**YOUR OBJECTIVE:**
Please return only the lines between the line with "lime plate G5:G8" and the final line of the entries, both included, and exclude pictures.

**MATERIAL TO PROCESS:**
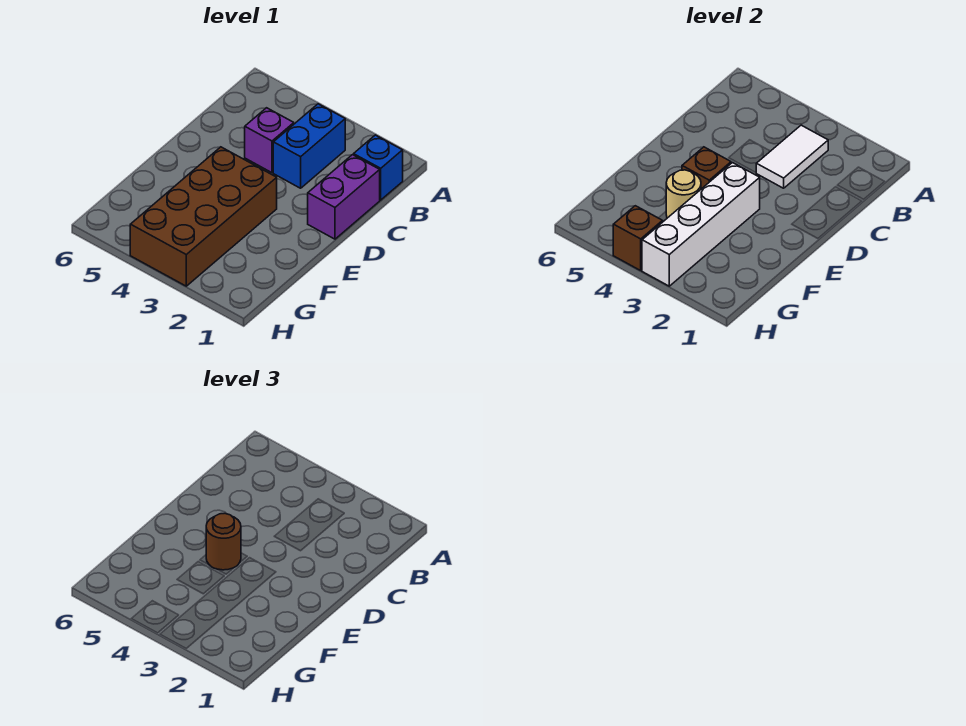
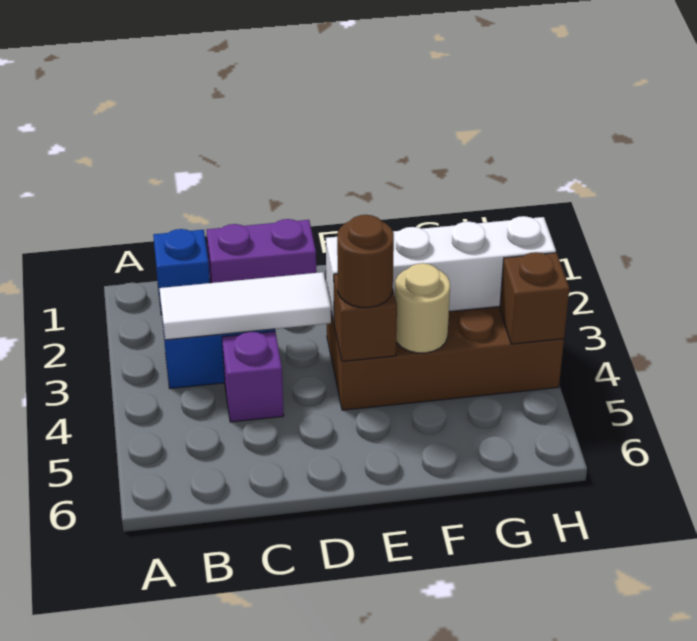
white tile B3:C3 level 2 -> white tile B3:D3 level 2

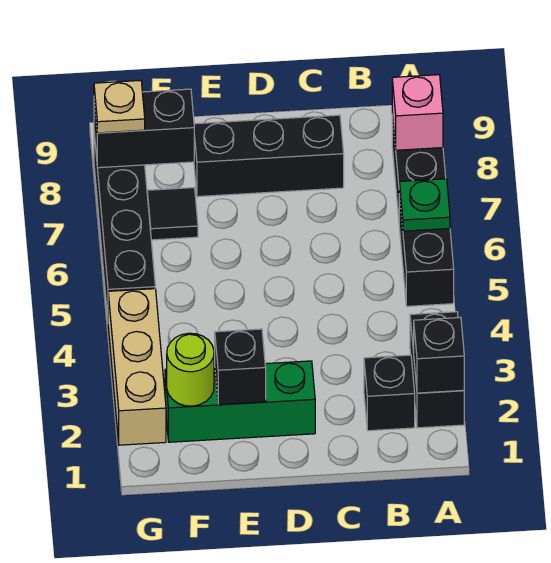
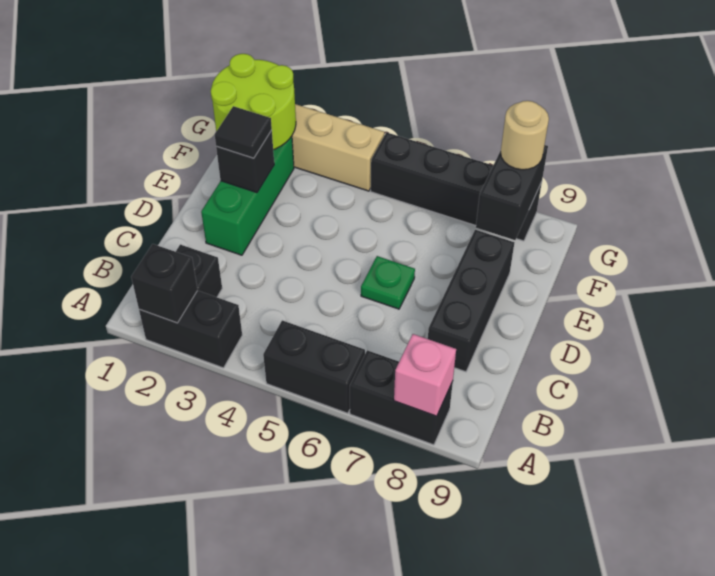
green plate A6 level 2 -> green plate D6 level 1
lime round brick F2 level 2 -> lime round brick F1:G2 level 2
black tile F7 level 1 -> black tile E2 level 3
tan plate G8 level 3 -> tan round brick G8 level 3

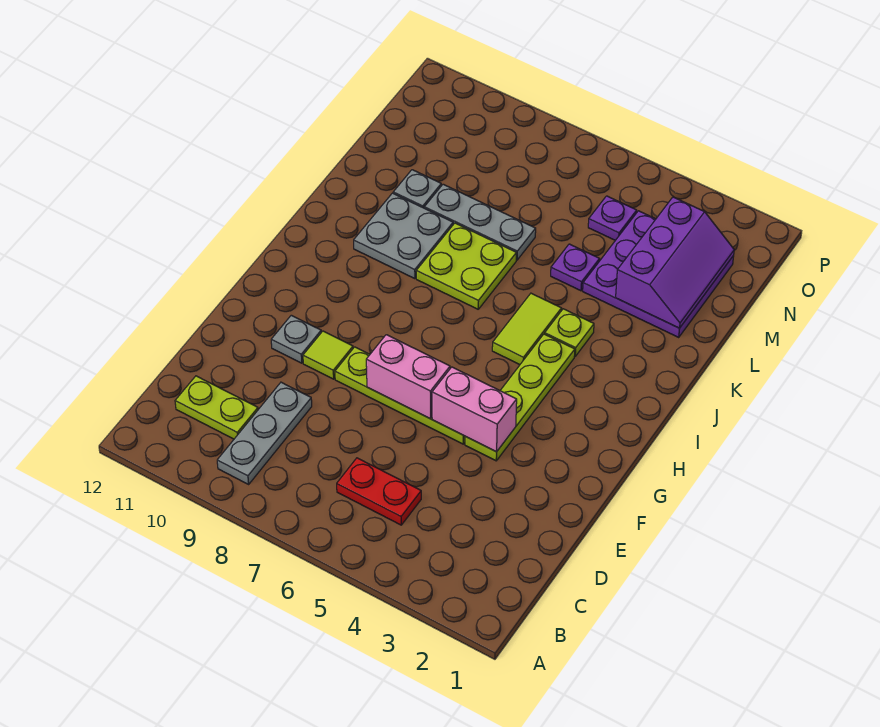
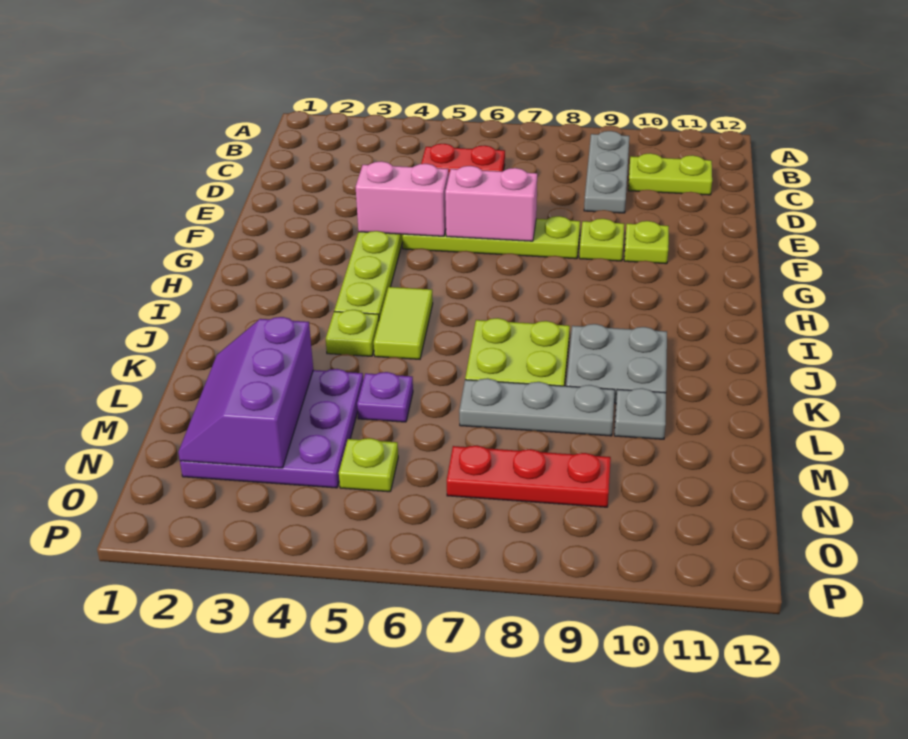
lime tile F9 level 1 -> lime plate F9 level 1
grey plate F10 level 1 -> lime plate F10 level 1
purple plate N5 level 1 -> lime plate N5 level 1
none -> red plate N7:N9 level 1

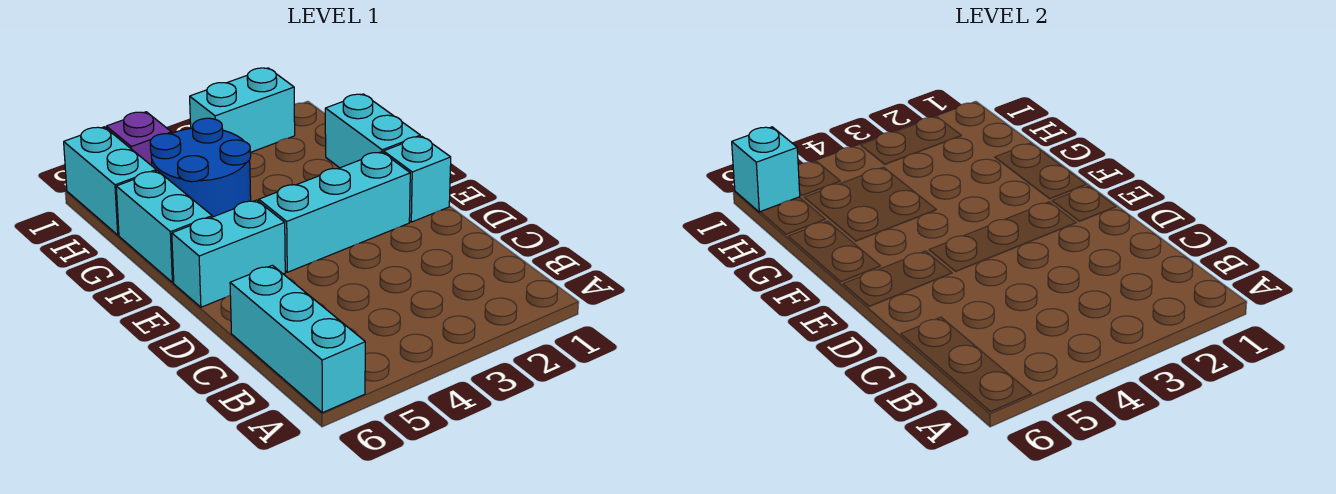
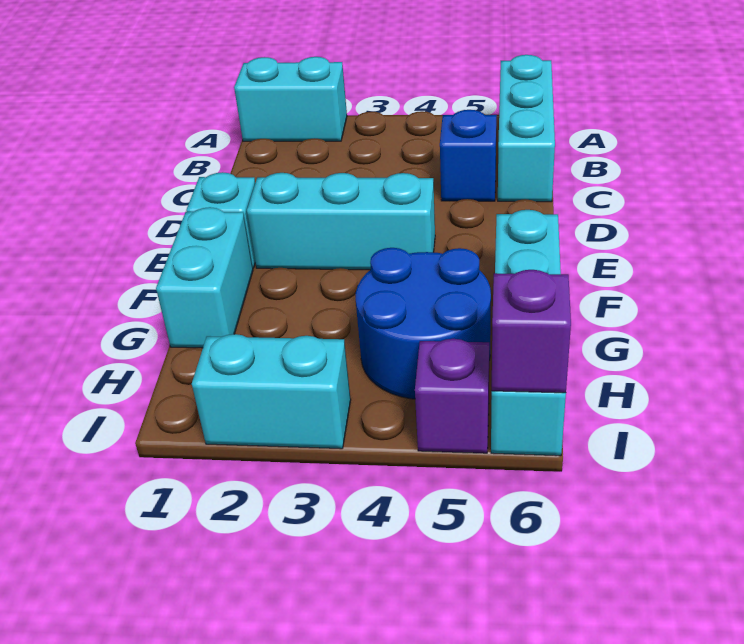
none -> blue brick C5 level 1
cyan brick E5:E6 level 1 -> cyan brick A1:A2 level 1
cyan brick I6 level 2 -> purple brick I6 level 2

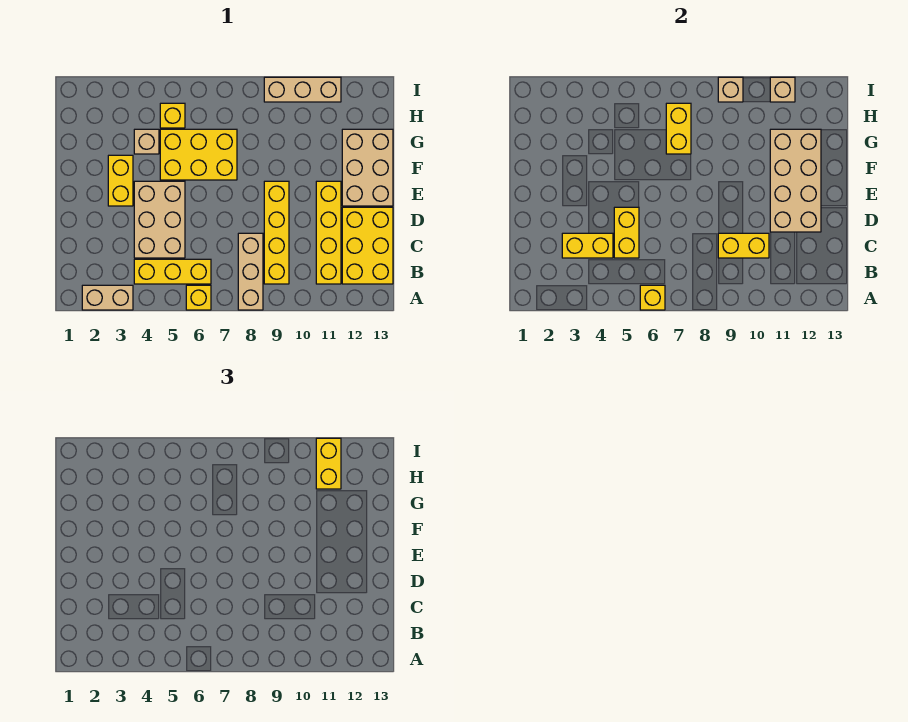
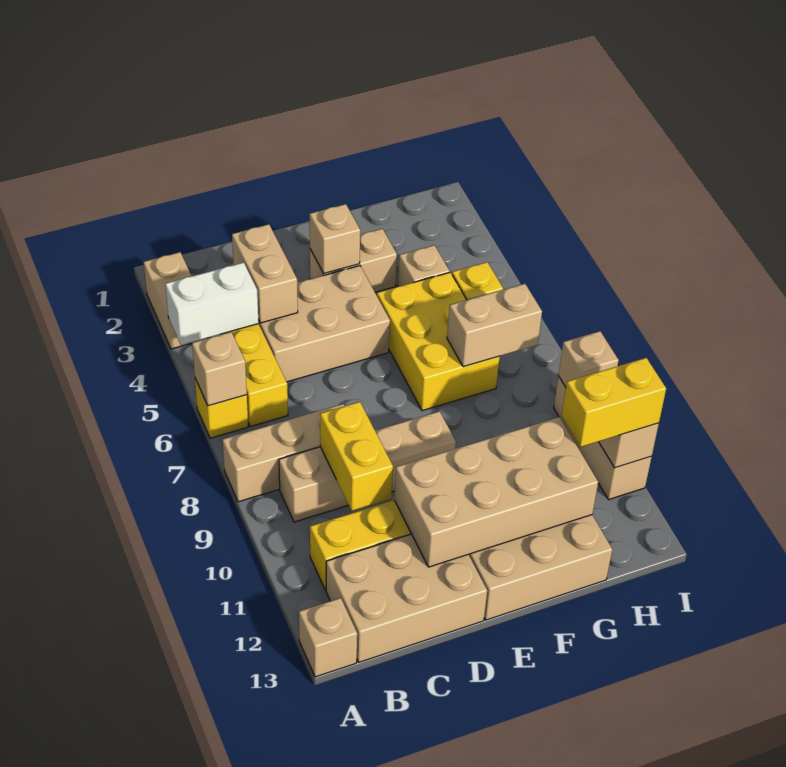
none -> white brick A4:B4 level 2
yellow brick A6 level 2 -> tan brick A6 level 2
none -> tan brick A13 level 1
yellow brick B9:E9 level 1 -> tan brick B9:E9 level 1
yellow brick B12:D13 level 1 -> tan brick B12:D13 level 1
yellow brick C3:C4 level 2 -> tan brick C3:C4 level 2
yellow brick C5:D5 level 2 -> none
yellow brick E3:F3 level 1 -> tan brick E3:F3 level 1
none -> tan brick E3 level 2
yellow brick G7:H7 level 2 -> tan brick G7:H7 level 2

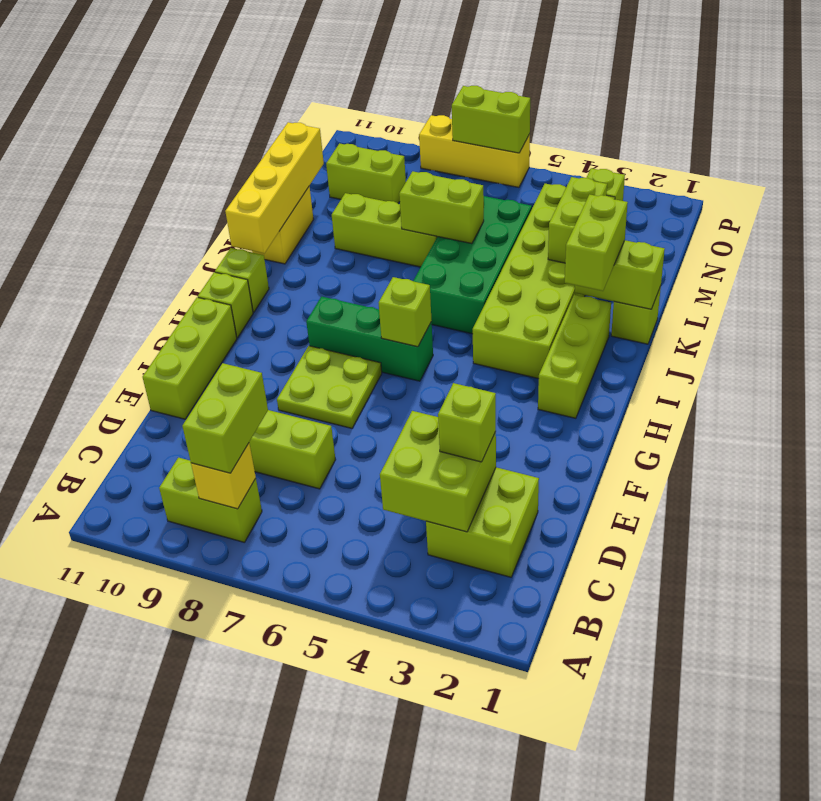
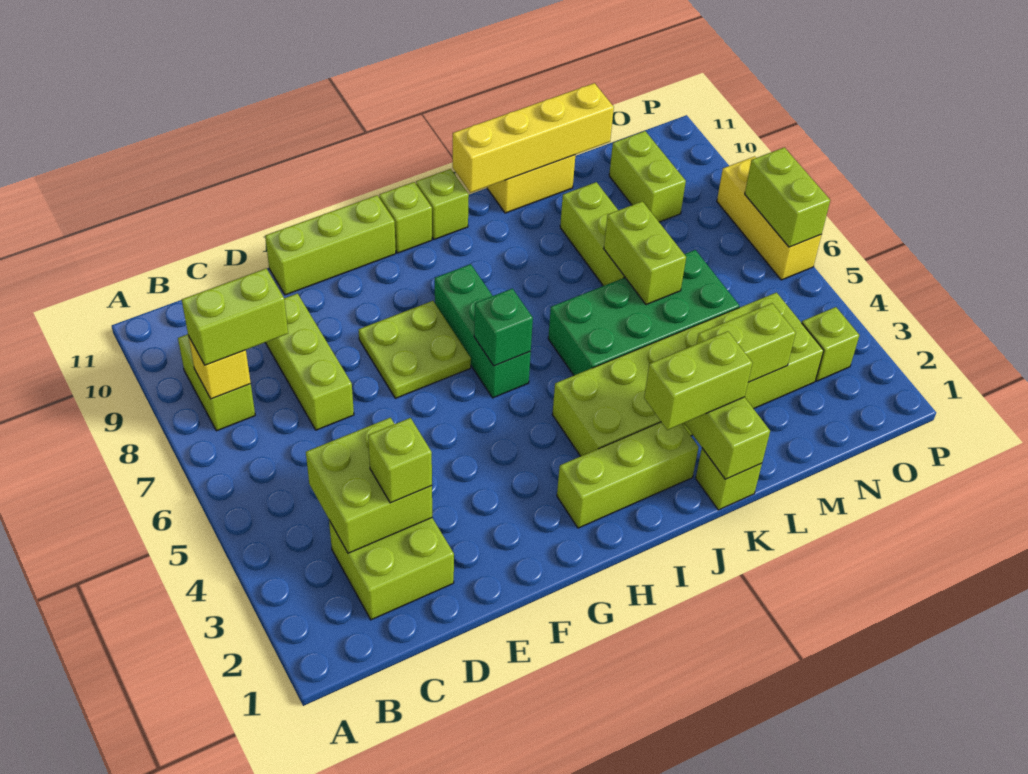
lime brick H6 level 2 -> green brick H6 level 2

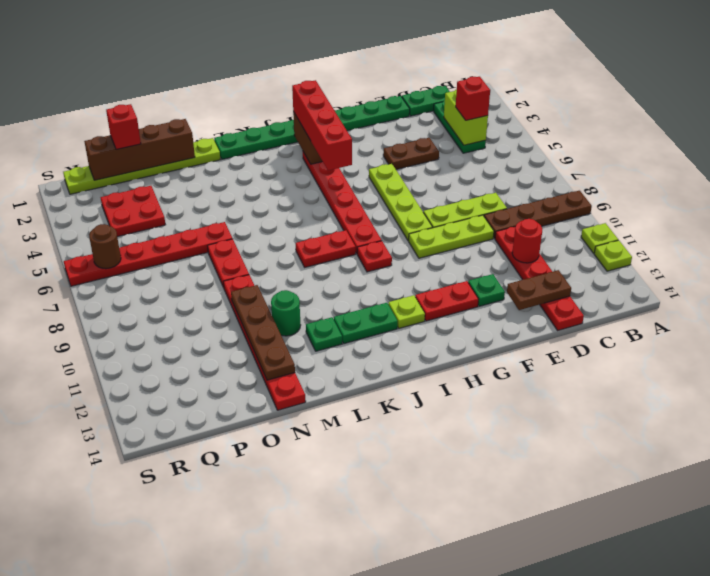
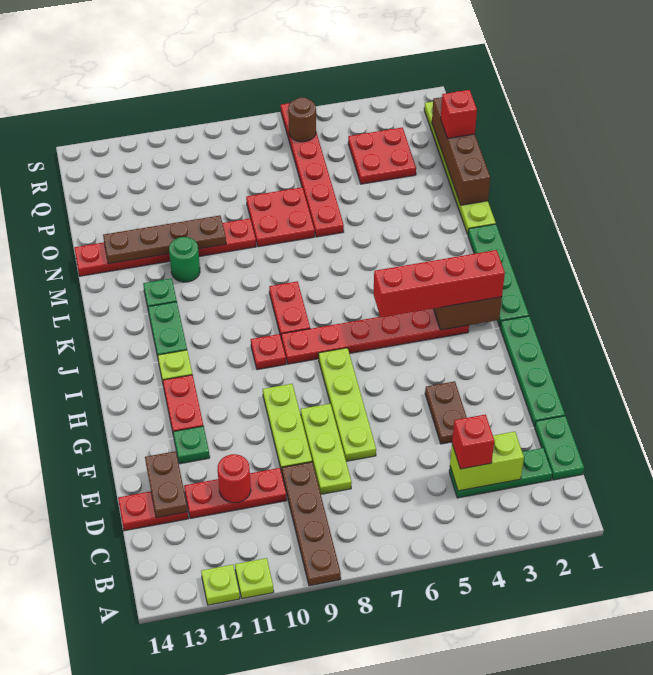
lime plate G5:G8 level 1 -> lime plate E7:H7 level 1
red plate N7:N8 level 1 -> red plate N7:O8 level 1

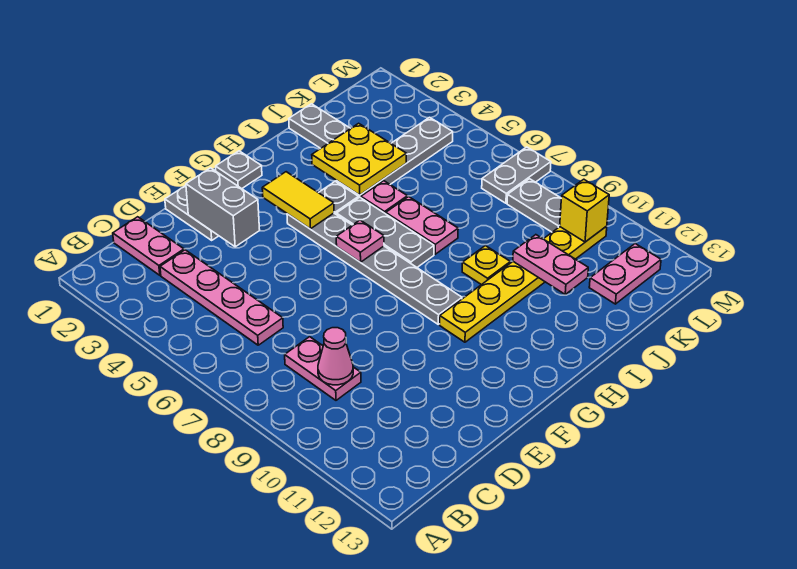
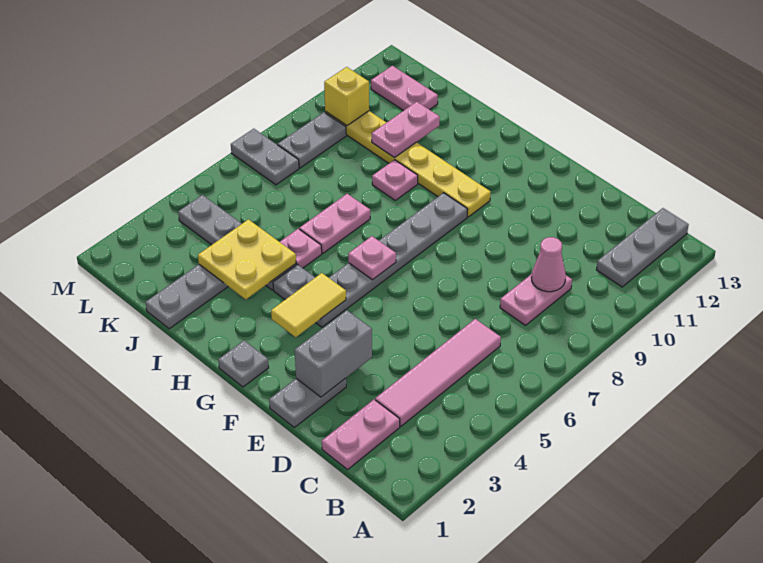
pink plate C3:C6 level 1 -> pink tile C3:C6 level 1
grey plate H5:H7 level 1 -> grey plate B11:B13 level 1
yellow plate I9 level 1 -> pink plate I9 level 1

**FINAL ANSWER:**
lime plate G5:G8 level 1 -> lime plate E7:H7 level 1
red plate N7:N8 level 1 -> red plate N7:O8 level 1

pink plate C3:C6 level 1 -> pink tile C3:C6 level 1
grey plate H5:H7 level 1 -> grey plate B11:B13 level 1
yellow plate I9 level 1 -> pink plate I9 level 1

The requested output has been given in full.